### SUPPLIED MATERIAL
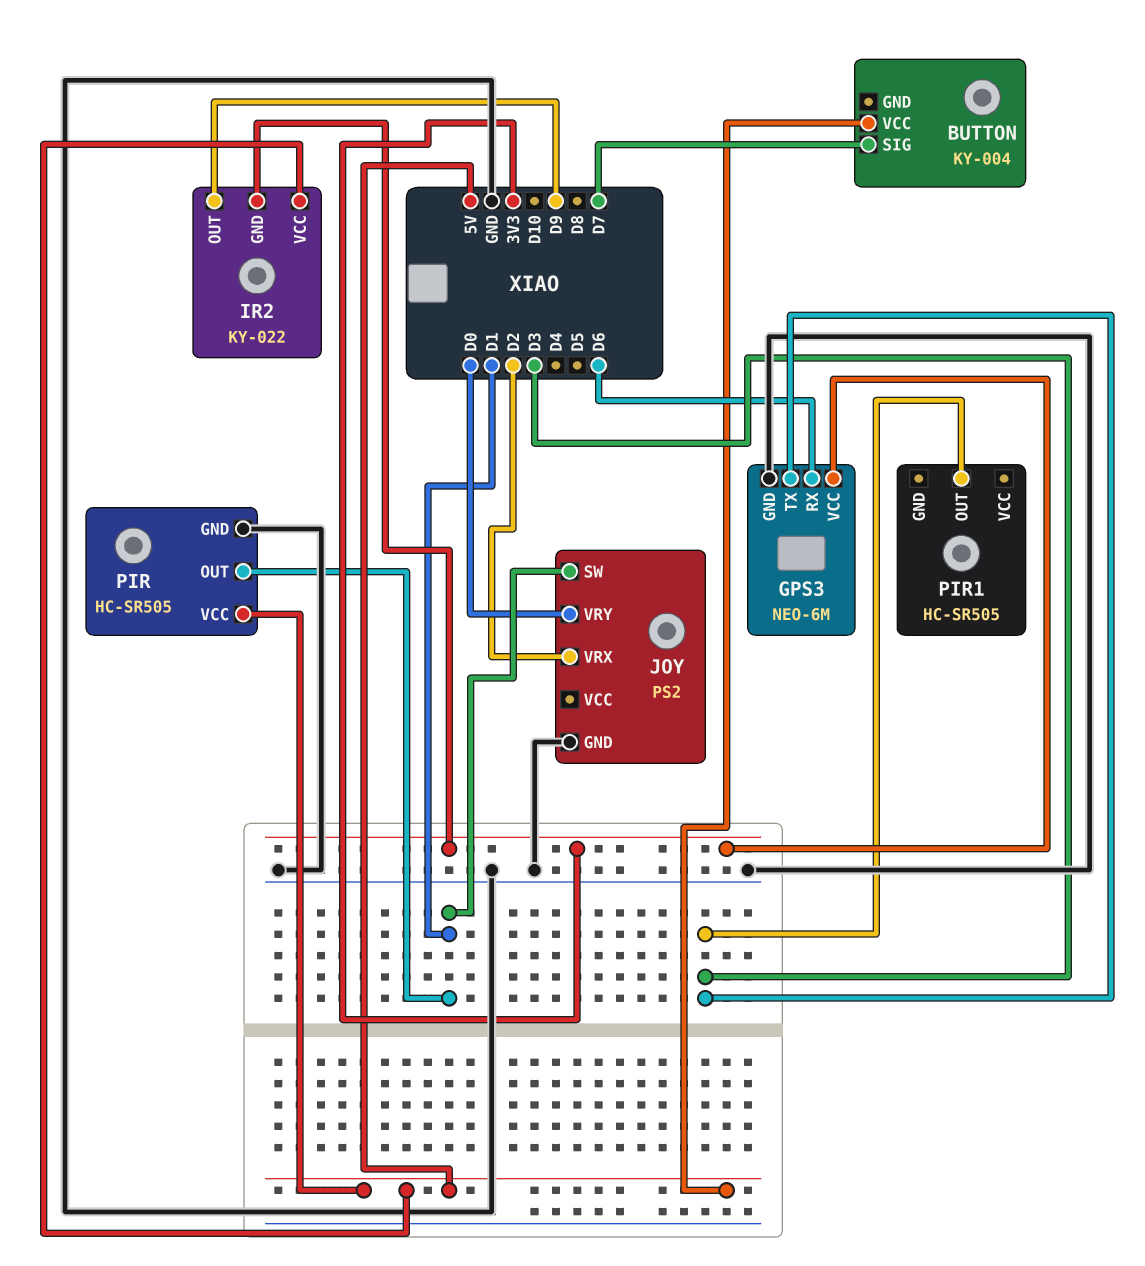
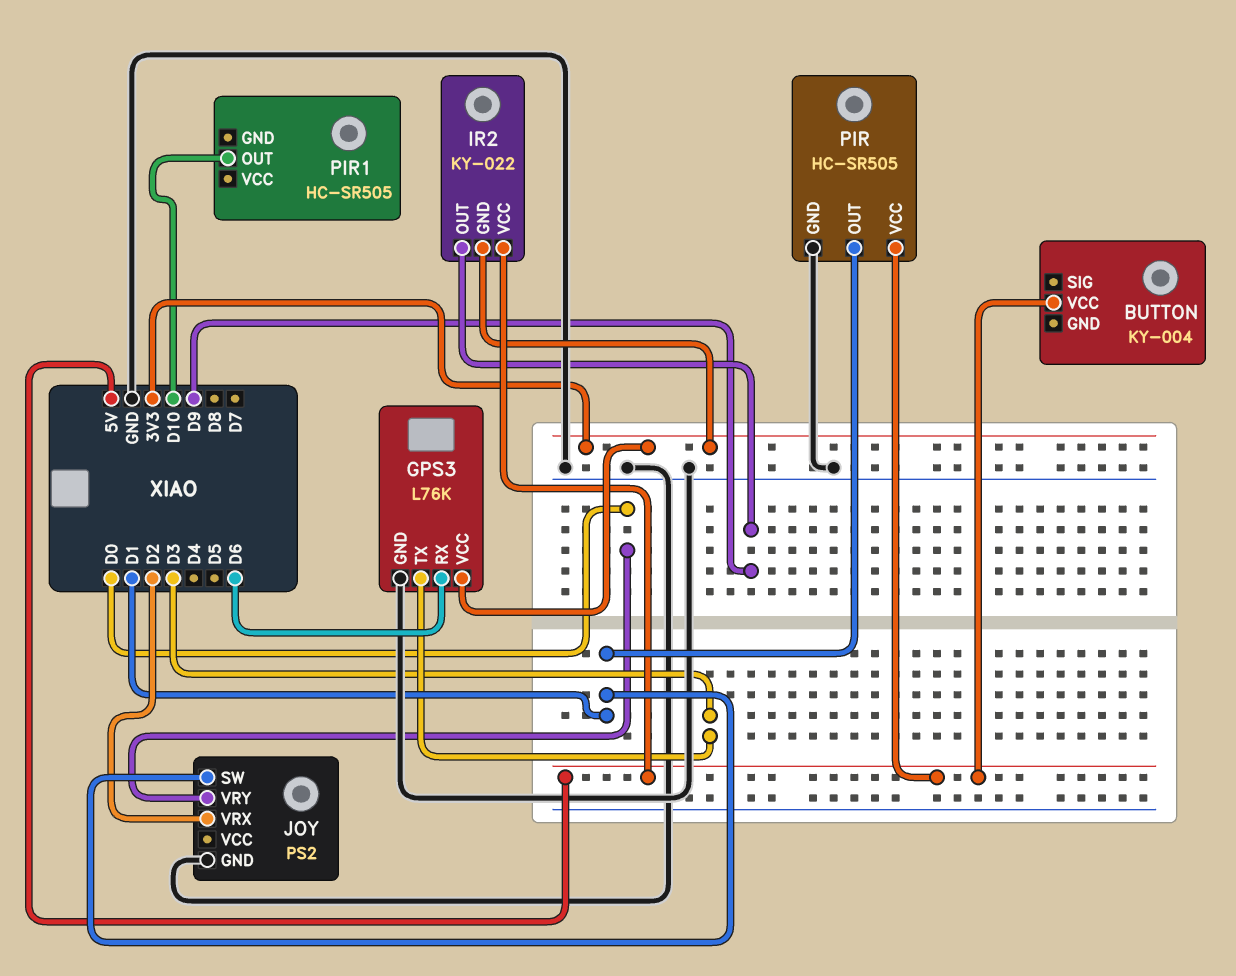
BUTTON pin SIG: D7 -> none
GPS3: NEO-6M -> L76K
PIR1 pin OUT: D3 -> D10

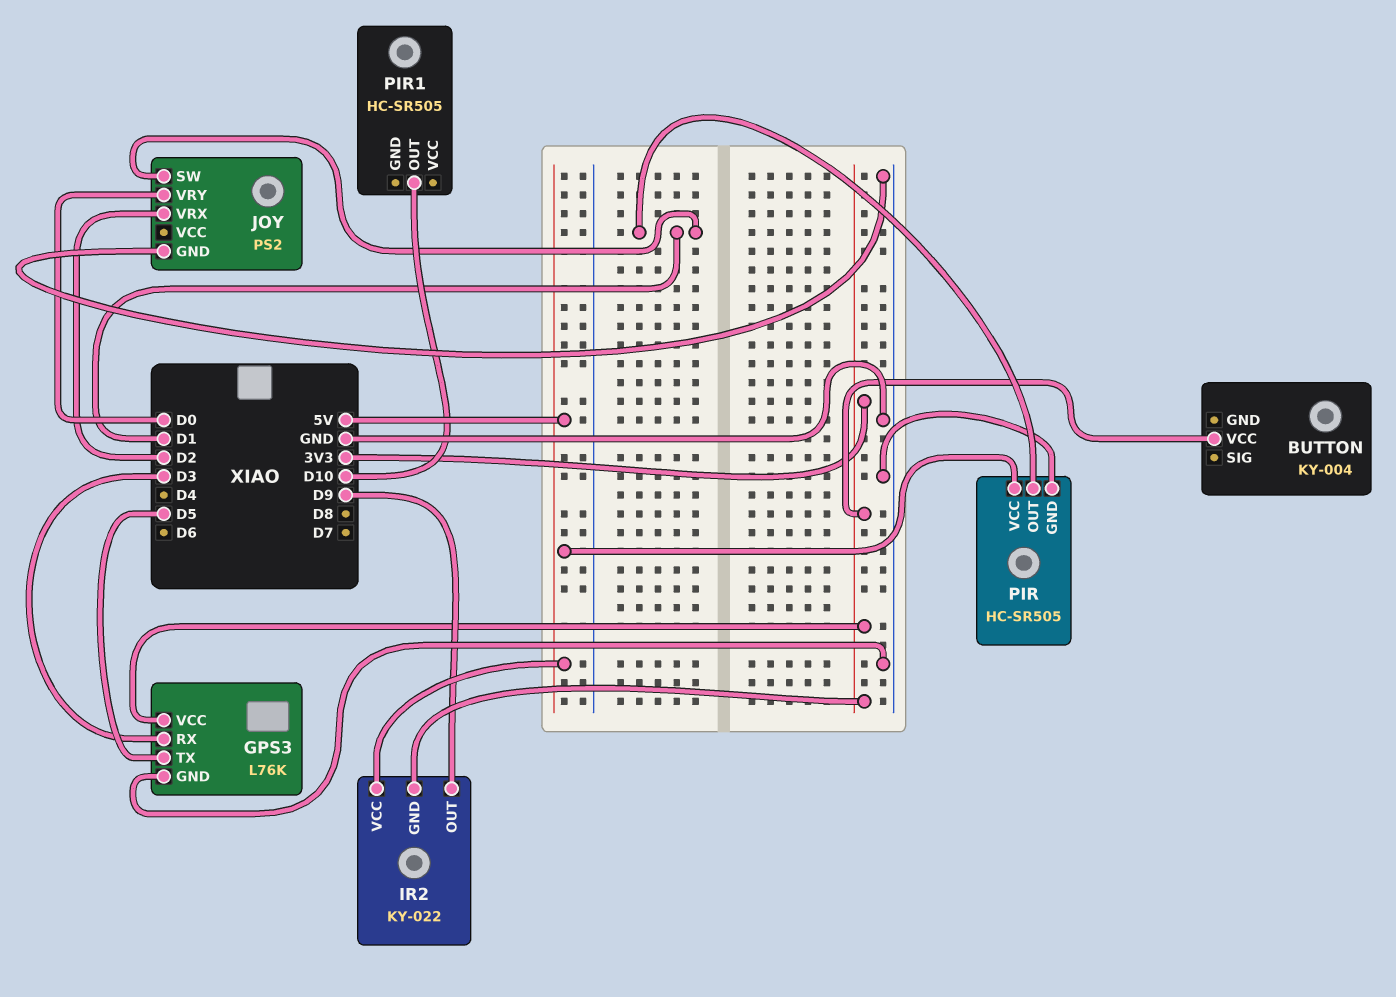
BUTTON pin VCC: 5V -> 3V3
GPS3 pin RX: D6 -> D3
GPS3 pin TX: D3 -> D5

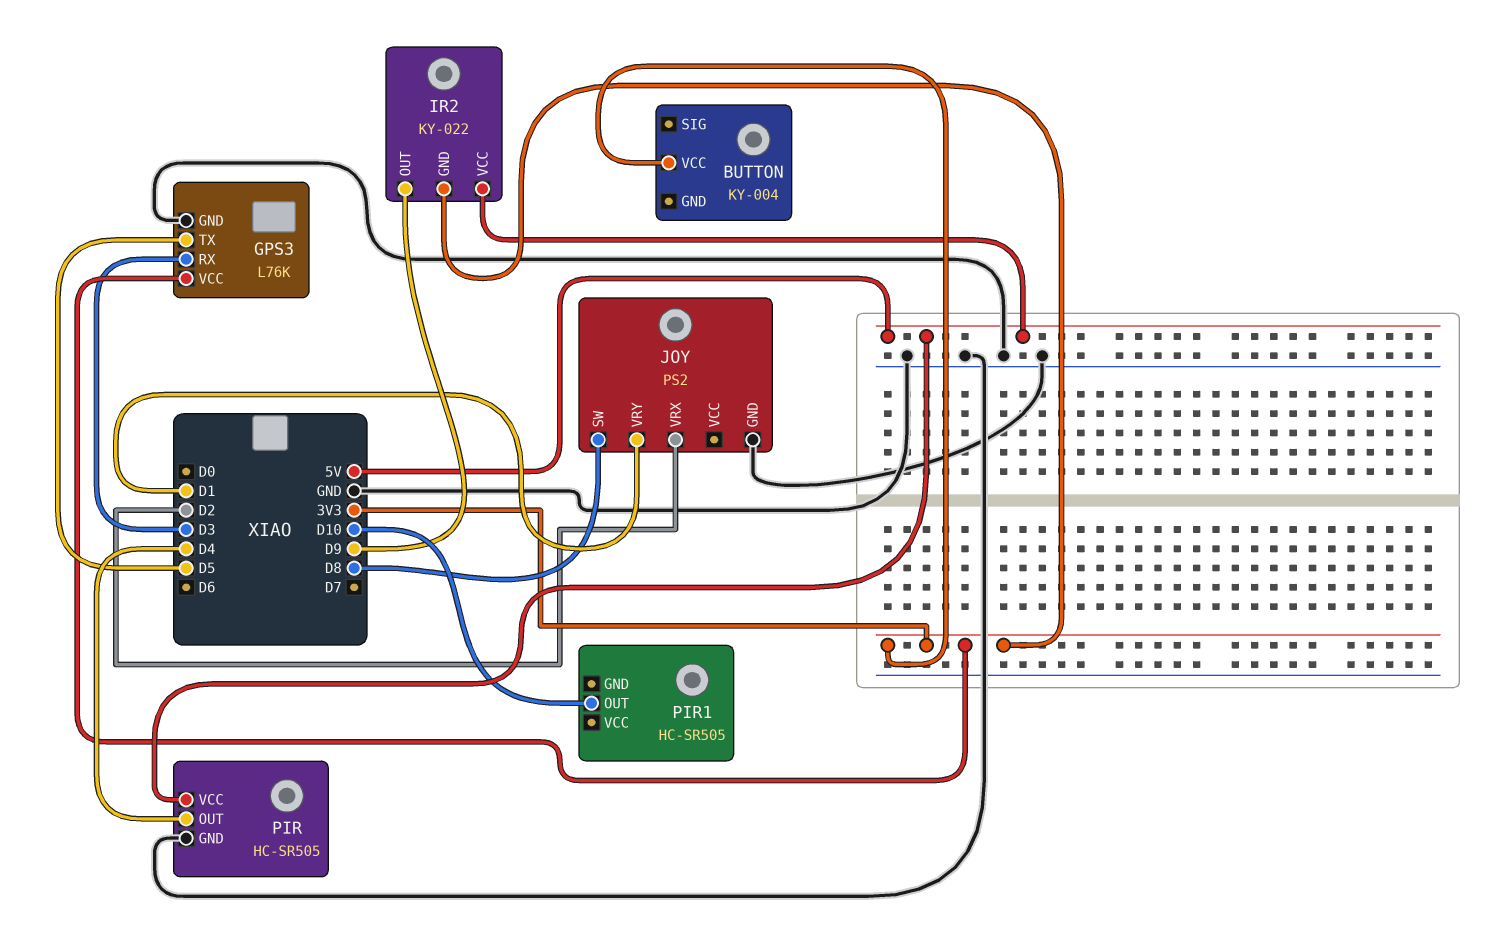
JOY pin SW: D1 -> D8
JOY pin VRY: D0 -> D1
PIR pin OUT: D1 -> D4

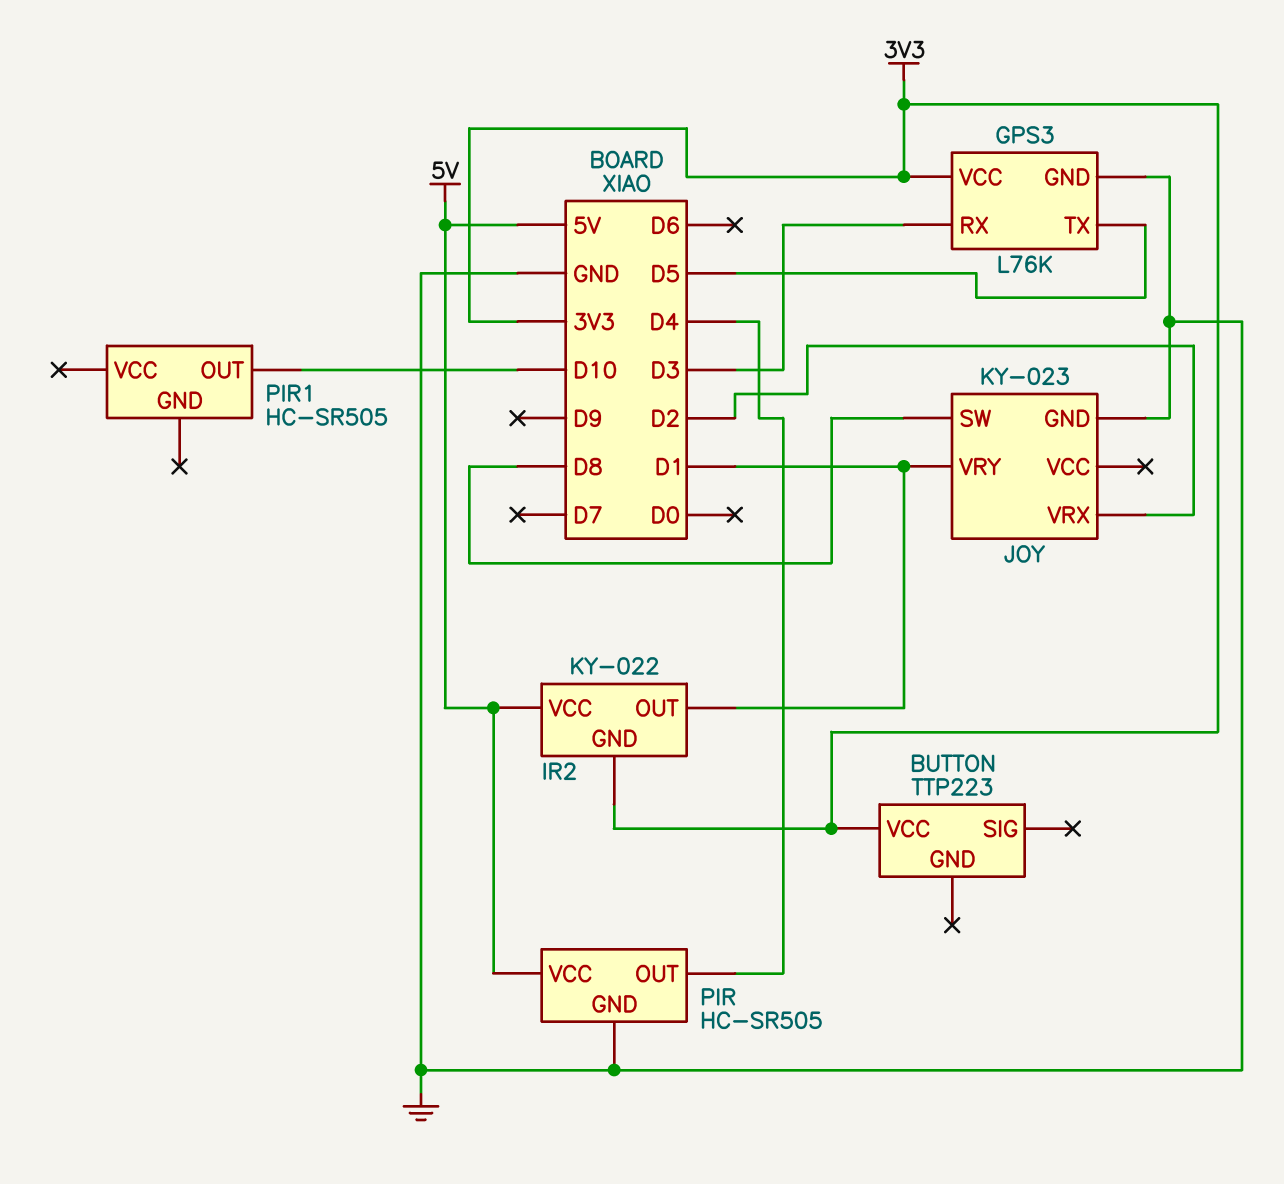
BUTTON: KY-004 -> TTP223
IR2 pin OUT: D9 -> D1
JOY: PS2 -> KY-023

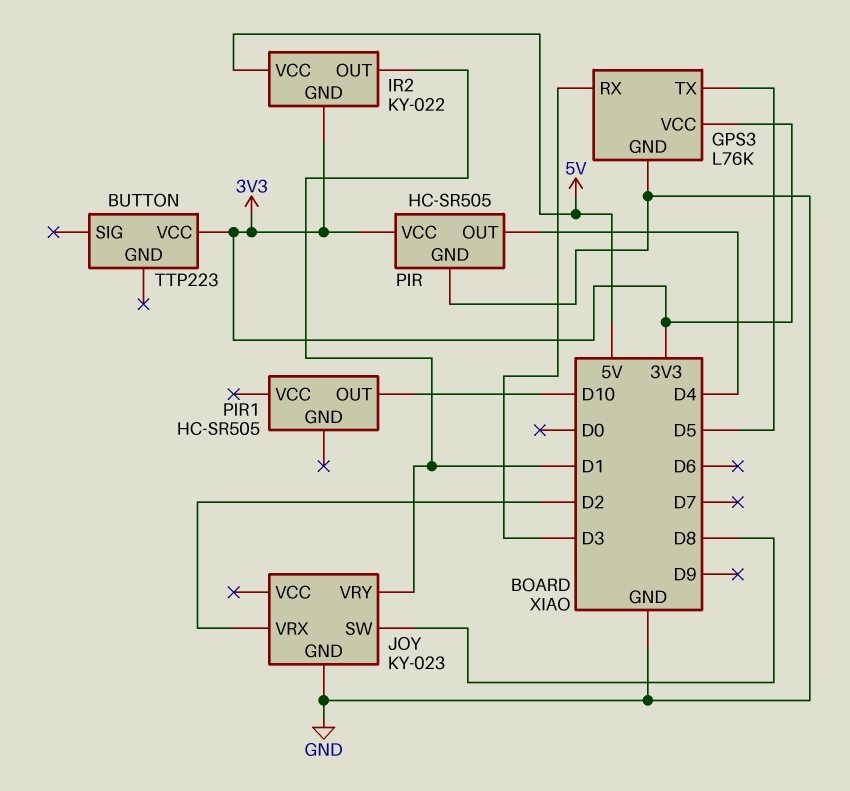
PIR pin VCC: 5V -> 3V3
######
### SUPPLIED MATERIAL
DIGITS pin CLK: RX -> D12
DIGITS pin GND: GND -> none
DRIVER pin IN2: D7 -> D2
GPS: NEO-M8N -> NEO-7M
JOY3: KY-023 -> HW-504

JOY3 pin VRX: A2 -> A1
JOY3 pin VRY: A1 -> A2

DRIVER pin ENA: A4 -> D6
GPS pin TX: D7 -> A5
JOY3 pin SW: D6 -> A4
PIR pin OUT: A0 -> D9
######
_WORK REQUIRED_
Using the records above, give the number of lines in which the word "BUTTON" occurs, and nothing else.

_RESULT_
3